**The task:**
Somewhere below are a line with "JP3 pin 2: GND -> VRAW" and a later line with "U4 pin out: GND -> CMP". Output exactly those lines and all lines between them.

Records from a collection
= = = = = = =
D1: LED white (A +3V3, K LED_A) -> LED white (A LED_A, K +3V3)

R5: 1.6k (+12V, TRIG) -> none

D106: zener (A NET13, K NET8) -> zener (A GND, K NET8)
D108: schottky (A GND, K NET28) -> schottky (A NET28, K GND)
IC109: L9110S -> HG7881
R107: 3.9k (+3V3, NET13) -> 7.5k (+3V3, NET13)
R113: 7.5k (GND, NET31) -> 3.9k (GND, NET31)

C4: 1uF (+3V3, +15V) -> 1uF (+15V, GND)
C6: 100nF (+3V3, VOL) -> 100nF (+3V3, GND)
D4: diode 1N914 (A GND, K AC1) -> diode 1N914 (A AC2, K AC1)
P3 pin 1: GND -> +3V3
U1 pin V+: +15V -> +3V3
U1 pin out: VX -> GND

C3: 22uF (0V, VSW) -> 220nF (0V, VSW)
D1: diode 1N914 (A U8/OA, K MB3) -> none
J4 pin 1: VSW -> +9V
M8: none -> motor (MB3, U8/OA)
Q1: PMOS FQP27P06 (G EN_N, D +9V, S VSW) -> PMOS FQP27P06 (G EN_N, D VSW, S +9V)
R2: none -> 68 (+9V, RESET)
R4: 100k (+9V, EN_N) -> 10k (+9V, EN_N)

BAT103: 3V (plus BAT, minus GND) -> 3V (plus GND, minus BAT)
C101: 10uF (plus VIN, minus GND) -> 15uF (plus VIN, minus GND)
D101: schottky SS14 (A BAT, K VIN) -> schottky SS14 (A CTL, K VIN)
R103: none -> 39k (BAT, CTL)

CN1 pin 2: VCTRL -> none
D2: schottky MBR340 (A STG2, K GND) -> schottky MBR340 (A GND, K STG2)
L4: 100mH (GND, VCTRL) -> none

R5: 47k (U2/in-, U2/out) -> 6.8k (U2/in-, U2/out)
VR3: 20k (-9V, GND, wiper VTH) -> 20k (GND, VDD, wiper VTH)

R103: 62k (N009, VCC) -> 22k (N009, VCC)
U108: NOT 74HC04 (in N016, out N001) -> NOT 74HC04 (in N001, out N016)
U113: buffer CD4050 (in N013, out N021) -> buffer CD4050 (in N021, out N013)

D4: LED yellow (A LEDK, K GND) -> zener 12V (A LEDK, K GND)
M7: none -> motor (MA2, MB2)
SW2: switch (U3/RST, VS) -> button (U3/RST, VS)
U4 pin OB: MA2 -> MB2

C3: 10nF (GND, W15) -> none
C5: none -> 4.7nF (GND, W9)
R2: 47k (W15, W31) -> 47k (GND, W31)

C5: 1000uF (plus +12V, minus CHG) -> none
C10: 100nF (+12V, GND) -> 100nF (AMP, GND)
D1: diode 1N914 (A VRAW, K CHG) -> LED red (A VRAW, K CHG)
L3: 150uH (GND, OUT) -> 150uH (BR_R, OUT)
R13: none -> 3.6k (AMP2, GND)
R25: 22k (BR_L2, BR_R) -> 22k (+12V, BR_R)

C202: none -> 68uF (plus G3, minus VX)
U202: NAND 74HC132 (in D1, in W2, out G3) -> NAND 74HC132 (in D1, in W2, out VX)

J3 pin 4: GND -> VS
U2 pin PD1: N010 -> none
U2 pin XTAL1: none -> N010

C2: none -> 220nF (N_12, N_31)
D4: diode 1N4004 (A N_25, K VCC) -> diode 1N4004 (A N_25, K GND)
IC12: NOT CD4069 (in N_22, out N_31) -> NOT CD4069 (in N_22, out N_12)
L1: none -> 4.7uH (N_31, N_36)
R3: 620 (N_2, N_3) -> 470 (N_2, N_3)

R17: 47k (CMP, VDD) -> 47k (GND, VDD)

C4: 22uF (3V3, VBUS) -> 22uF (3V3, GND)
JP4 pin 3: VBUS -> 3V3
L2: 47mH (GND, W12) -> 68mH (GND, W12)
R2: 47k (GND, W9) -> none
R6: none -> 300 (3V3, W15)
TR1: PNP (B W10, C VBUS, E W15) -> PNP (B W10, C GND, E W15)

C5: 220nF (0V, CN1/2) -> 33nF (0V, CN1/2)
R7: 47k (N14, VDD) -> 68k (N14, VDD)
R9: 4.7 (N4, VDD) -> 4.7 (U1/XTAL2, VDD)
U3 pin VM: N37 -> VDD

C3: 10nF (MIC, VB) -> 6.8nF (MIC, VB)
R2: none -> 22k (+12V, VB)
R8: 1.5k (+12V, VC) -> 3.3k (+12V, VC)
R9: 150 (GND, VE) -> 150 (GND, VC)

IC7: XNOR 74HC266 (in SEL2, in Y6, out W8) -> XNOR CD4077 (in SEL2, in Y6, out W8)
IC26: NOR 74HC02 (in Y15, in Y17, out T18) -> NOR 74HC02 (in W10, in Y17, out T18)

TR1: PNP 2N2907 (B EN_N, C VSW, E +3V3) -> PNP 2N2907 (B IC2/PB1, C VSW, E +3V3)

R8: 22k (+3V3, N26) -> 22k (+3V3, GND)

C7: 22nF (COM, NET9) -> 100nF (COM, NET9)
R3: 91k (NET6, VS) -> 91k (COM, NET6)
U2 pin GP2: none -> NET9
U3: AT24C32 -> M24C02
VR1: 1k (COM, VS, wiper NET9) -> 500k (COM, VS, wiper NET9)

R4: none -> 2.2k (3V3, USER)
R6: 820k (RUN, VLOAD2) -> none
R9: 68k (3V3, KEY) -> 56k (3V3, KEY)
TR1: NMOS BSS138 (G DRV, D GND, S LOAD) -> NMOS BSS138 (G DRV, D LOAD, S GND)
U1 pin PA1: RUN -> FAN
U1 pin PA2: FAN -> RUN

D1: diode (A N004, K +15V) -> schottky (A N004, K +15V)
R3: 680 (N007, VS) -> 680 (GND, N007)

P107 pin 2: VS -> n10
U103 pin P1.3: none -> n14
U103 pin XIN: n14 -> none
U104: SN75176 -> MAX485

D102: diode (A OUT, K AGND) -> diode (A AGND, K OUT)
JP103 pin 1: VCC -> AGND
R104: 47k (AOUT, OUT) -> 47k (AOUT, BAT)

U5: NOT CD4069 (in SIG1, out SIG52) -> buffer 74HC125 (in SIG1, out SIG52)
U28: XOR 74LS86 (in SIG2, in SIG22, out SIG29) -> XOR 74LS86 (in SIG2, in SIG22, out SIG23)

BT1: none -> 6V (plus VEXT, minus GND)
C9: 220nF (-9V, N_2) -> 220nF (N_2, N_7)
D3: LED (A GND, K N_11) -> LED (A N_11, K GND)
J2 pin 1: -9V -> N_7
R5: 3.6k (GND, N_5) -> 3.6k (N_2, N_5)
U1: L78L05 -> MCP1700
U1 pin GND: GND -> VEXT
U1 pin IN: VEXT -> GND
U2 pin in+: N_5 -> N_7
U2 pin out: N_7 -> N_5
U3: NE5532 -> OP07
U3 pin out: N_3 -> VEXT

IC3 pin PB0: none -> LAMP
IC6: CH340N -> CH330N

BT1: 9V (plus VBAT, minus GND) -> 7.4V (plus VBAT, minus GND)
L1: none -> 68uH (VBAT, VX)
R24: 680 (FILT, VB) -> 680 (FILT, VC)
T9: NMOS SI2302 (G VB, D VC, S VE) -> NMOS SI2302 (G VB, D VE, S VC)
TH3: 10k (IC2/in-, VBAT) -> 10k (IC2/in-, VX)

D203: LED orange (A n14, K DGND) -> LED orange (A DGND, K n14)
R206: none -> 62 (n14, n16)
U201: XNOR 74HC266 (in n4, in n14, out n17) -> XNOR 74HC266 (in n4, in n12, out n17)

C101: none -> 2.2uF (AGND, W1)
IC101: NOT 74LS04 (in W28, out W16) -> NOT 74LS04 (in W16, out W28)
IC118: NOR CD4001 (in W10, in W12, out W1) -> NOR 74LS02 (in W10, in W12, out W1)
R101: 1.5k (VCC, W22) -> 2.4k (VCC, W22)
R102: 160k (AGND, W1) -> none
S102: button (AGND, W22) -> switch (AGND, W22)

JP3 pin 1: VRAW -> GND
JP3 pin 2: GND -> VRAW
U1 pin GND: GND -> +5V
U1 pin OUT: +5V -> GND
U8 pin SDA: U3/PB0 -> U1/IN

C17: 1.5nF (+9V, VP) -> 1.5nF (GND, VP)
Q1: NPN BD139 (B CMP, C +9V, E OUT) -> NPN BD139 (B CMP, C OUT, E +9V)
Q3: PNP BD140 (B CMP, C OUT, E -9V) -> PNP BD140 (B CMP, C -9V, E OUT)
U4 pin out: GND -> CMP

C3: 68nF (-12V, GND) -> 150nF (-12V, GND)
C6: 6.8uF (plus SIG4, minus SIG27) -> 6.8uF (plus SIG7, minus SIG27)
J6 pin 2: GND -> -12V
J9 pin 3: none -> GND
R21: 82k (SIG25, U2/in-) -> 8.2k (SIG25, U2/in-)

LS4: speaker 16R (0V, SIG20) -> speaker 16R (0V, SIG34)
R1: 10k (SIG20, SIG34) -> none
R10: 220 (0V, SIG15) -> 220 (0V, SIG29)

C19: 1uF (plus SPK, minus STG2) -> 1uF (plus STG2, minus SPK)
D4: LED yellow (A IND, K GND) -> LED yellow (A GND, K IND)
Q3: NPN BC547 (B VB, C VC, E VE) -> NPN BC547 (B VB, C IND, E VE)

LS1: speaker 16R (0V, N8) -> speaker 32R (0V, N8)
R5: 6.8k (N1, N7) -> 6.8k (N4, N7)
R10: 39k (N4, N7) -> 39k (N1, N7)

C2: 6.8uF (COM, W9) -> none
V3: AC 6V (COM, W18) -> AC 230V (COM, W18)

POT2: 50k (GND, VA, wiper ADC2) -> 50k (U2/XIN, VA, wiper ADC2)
= = = = = = =
**Answer:**
JP3 pin 2: GND -> VRAW
U1 pin GND: GND -> +5V
U1 pin OUT: +5V -> GND
U8 pin SDA: U3/PB0 -> U1/IN

C17: 1.5nF (+9V, VP) -> 1.5nF (GND, VP)
Q1: NPN BD139 (B CMP, C +9V, E OUT) -> NPN BD139 (B CMP, C OUT, E +9V)
Q3: PNP BD140 (B CMP, C OUT, E -9V) -> PNP BD140 (B CMP, C -9V, E OUT)
U4 pin out: GND -> CMP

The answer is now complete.